**Given entries:**
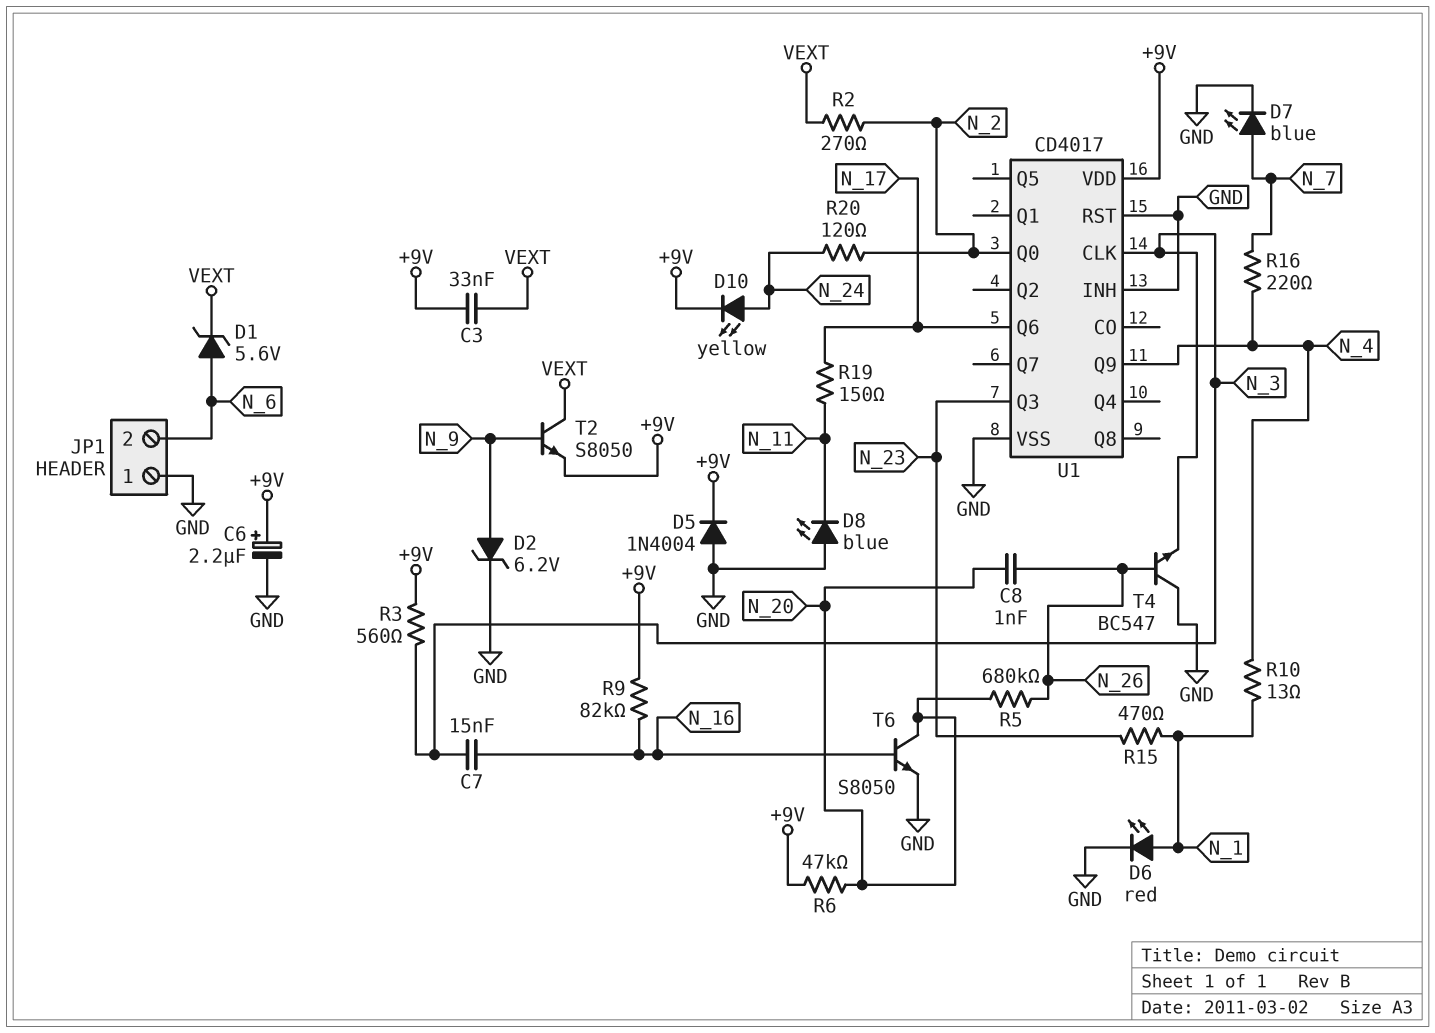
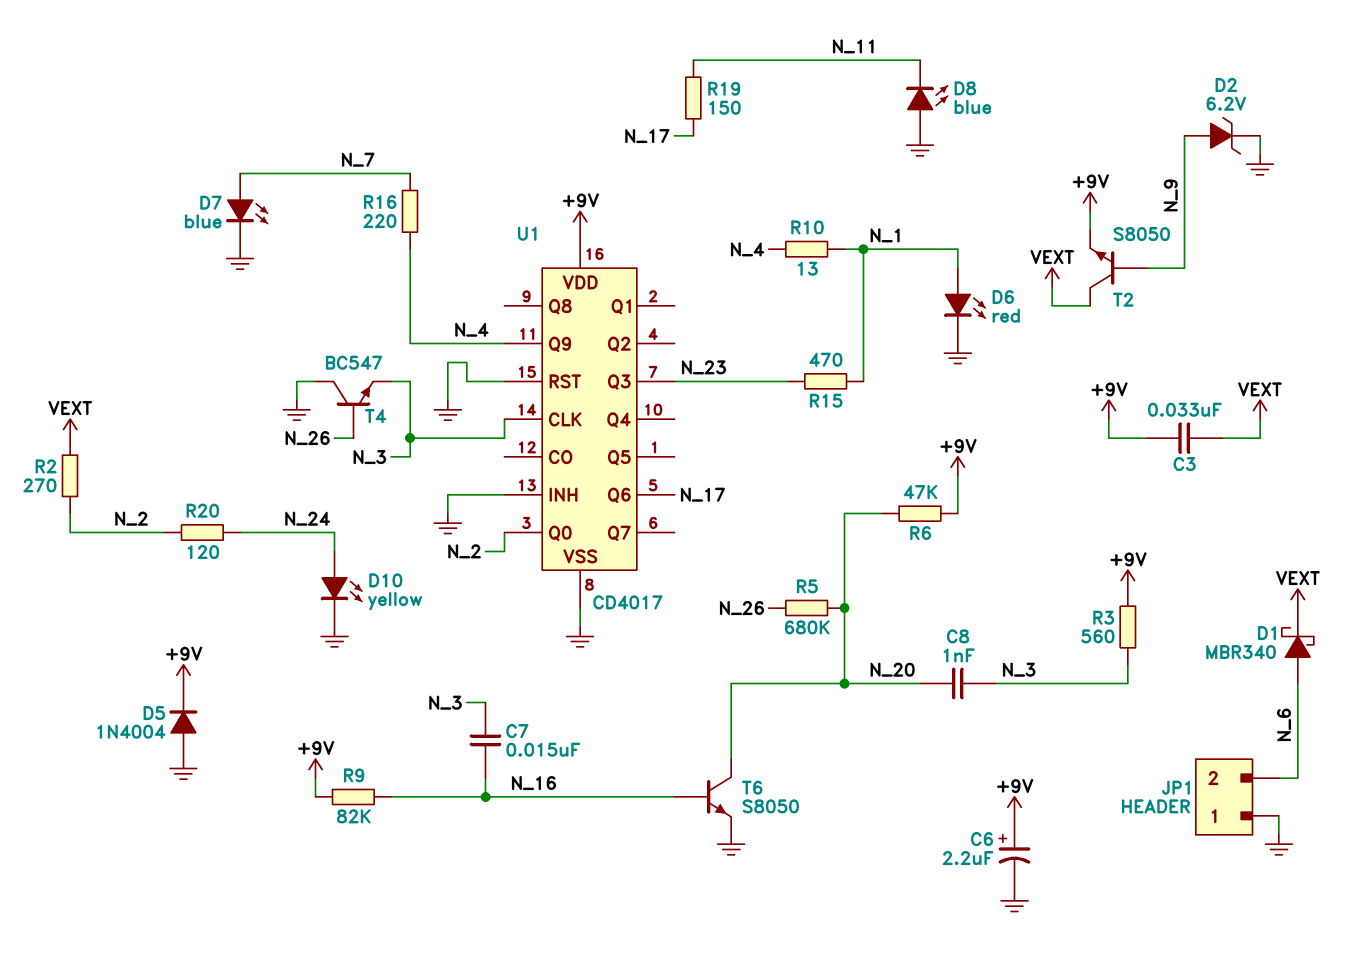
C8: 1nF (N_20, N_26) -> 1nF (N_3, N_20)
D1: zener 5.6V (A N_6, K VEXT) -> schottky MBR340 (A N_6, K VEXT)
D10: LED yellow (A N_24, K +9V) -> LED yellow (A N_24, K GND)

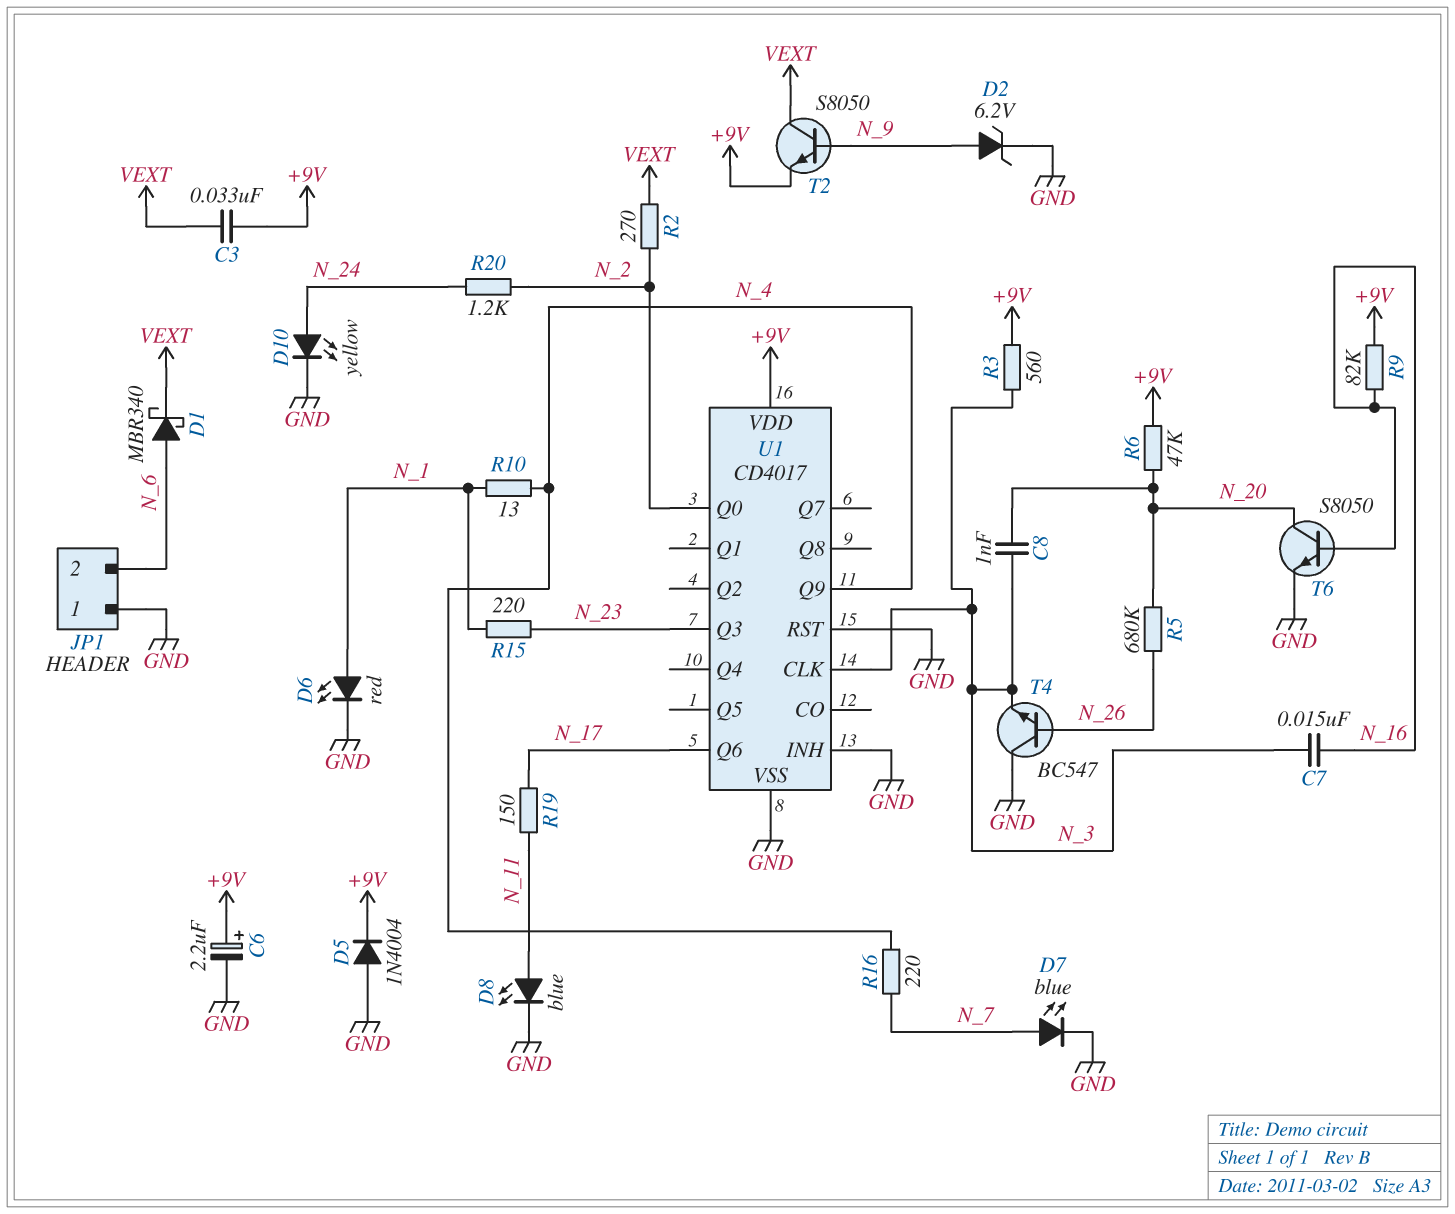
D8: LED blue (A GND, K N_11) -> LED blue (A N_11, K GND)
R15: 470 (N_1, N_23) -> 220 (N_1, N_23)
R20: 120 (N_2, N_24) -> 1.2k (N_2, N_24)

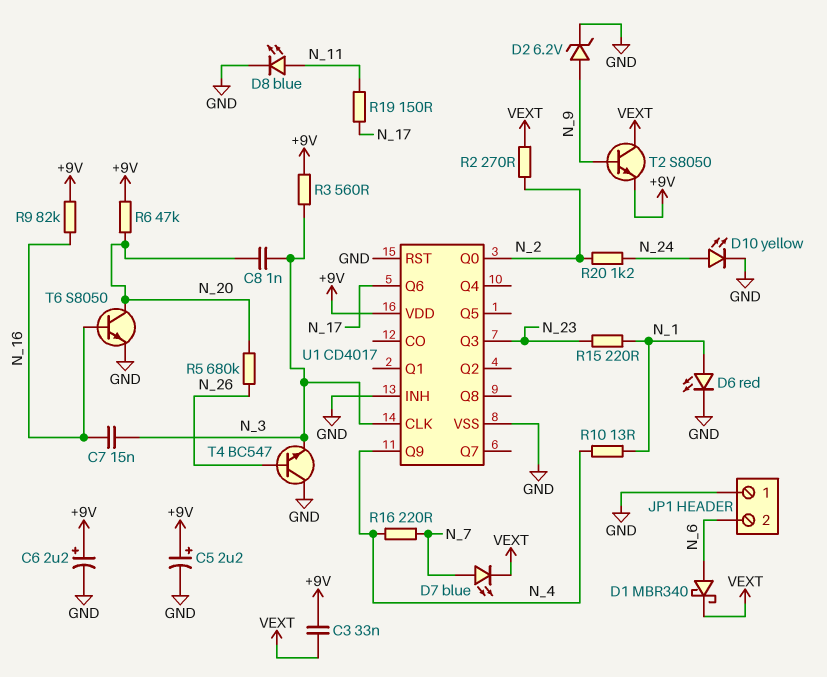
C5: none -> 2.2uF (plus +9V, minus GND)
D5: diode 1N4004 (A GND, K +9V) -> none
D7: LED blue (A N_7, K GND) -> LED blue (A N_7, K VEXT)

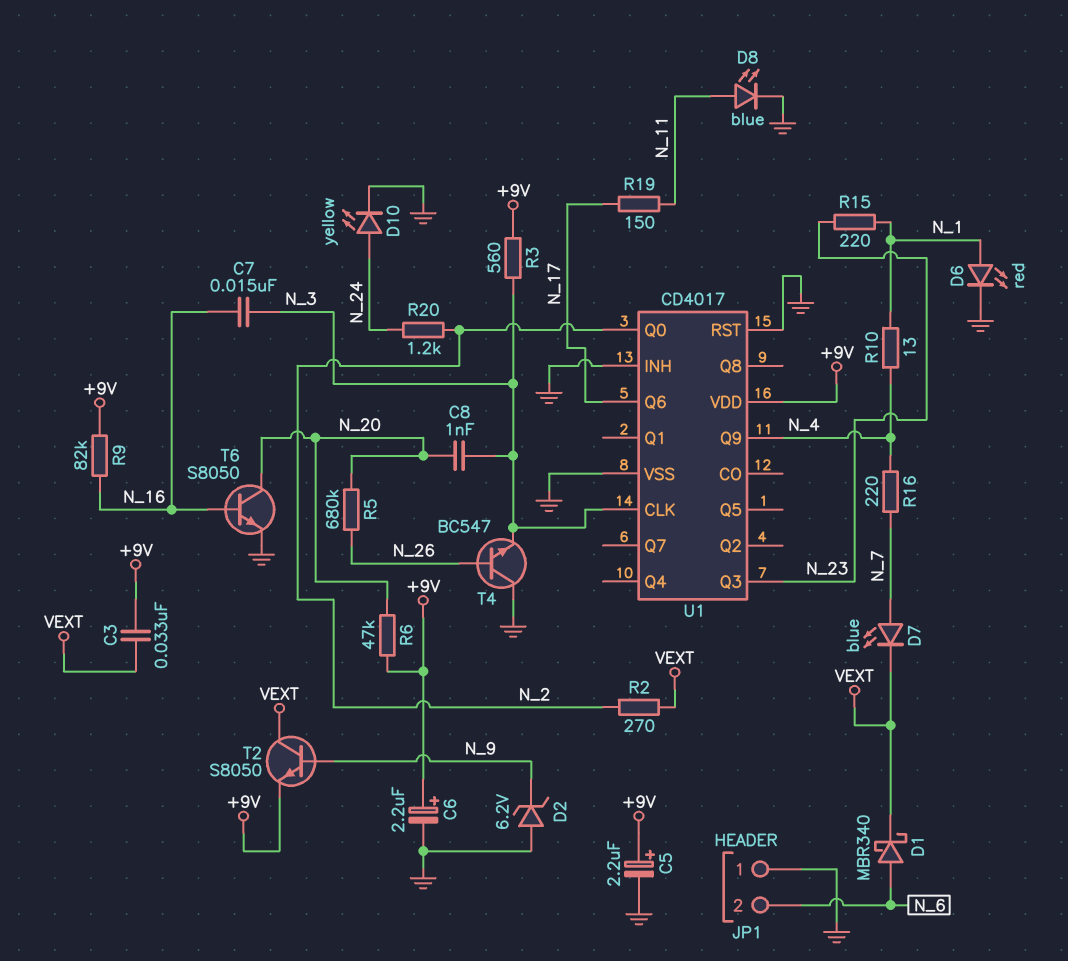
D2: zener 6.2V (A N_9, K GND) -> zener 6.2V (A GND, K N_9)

**Exercise directions:** What you produce should repeat the data word for word while omitting all images.

**Expected answer:**
C8: 1nF (N_20, N_26) -> 1nF (N_3, N_20)
D1: zener 5.6V (A N_6, K VEXT) -> schottky MBR340 (A N_6, K VEXT)
D10: LED yellow (A N_24, K +9V) -> LED yellow (A N_24, K GND)

D8: LED blue (A GND, K N_11) -> LED blue (A N_11, K GND)
R15: 470 (N_1, N_23) -> 220 (N_1, N_23)
R20: 120 (N_2, N_24) -> 1.2k (N_2, N_24)

C5: none -> 2.2uF (plus +9V, minus GND)
D5: diode 1N4004 (A GND, K +9V) -> none
D7: LED blue (A N_7, K GND) -> LED blue (A N_7, K VEXT)

D2: zener 6.2V (A N_9, K GND) -> zener 6.2V (A GND, K N_9)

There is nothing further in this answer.